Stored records
Start of Block

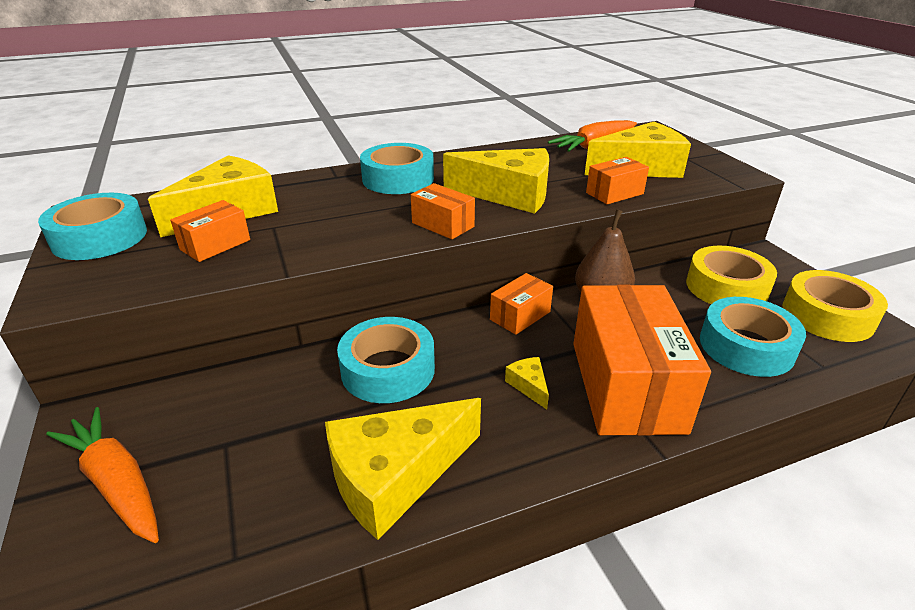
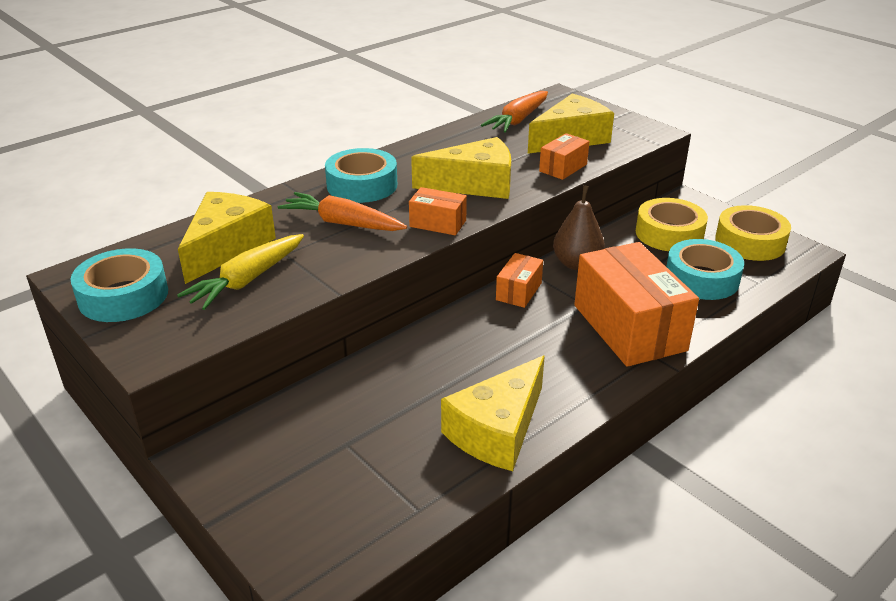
camera: 20 degrees left, 0 degrees up
(116, 482) = (280, 491): orange carrot -> orange carrot (342, 223)
(215, 245) = (247, 280): orange box -> yellow carrot
(388, 370) = (438, 358): turquoise tape -> none
(528, 386) = (557, 344): yellow cheese -> none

End of Block

__DESCRIPTION OF THE TASK__.
Print the line containing "(215, 245) = (247, 280): orange", then every line after it through the last line of the records, each exactly as written; nothing else belongs in the answer.

__RESPONSE TO THE EXERCISE__.
(215, 245) = (247, 280): orange box -> yellow carrot
(388, 370) = (438, 358): turquoise tape -> none
(528, 386) = (557, 344): yellow cheese -> none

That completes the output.